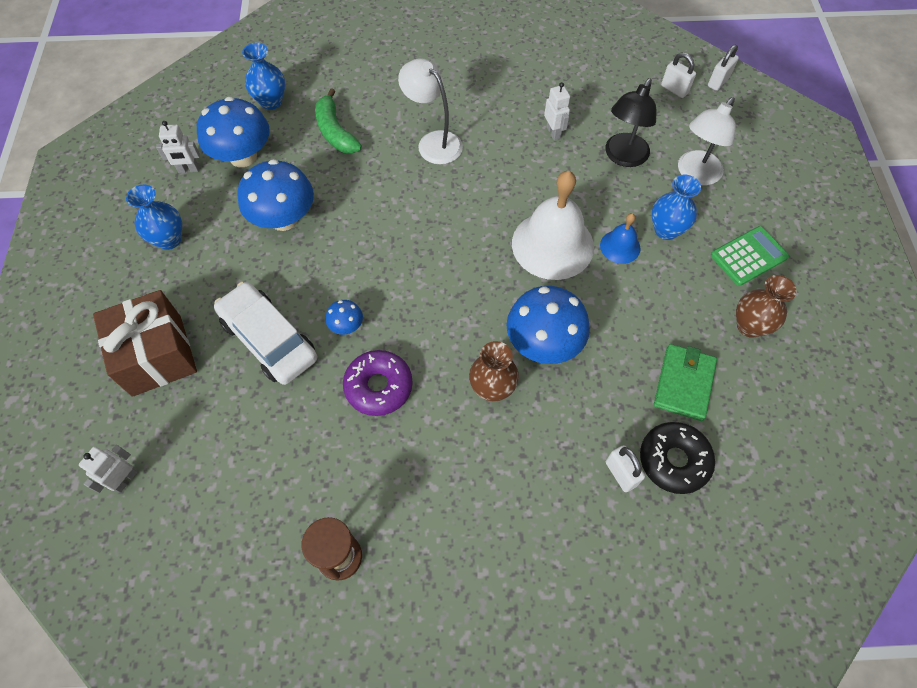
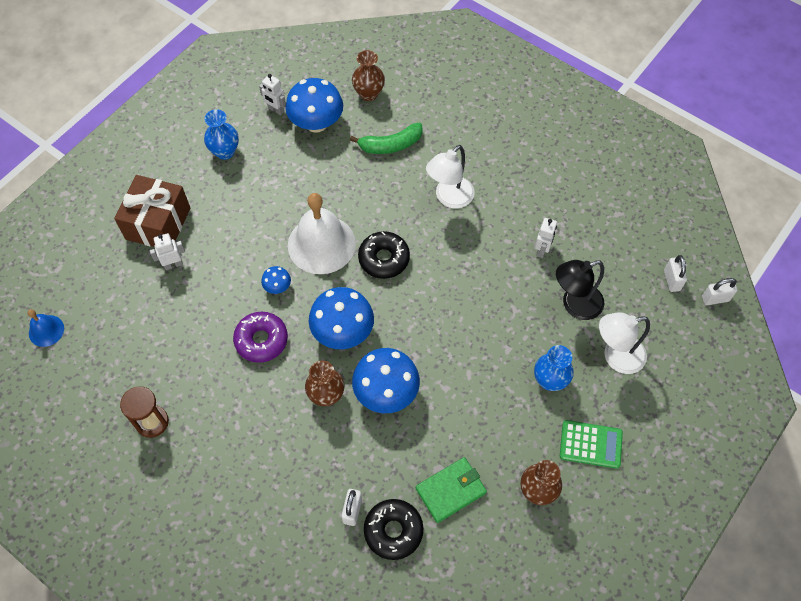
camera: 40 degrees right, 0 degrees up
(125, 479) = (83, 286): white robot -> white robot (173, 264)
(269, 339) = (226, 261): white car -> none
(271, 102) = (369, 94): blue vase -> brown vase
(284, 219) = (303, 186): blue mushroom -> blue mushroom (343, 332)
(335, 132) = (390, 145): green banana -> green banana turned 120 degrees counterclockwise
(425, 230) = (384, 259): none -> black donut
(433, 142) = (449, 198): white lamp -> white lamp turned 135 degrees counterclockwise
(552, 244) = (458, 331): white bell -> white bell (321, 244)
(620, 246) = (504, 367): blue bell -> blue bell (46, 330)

.....

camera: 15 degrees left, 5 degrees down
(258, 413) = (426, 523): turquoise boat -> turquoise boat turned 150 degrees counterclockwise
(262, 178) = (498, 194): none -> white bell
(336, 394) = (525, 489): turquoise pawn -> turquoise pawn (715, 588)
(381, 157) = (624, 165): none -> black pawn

.....

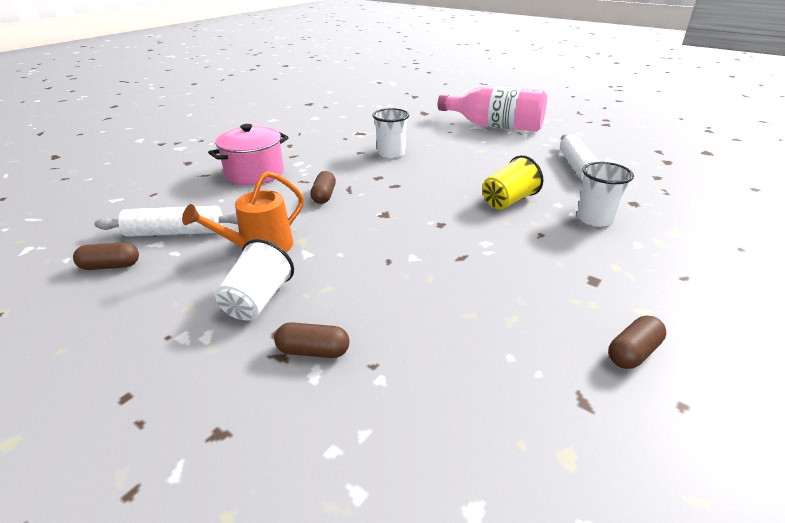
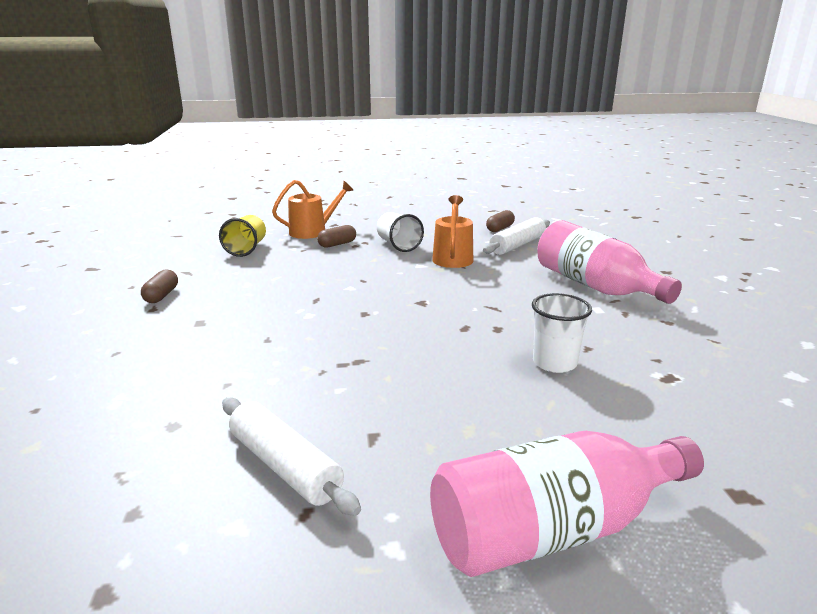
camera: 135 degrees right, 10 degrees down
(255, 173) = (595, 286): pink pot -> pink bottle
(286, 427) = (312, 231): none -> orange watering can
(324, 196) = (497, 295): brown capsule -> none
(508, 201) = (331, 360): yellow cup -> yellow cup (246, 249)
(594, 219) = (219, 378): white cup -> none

.....

§ WHAT NEEDS TO BE DONE: Every line above that holds the string "pawn" should be returned.

§ PROBLEM SOLUTION:
(336, 394) = (525, 489): turquoise pawn -> turquoise pawn (715, 588)
(381, 157) = (624, 165): none -> black pawn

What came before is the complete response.